• _WHAT YOU NEED TO DO_: If a line below contains the string "none", copy it out.

• _RECORDED DATA_:
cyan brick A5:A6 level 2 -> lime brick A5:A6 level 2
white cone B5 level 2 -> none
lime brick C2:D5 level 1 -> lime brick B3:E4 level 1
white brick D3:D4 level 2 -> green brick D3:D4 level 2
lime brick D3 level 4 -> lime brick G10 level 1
* * *
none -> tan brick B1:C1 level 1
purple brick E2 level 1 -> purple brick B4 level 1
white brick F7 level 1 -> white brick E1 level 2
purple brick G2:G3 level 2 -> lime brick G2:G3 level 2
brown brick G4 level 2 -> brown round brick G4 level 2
* * *
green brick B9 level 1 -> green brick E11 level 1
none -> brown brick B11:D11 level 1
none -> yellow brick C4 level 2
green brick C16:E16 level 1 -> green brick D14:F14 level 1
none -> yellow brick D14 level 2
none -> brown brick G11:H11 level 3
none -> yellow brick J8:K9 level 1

• _OUTPUT BELOW_:
white cone B5 level 2 -> none
none -> tan brick B1:C1 level 1
none -> brown brick B11:D11 level 1
none -> yellow brick C4 level 2
none -> yellow brick D14 level 2
none -> brown brick G11:H11 level 3
none -> yellow brick J8:K9 level 1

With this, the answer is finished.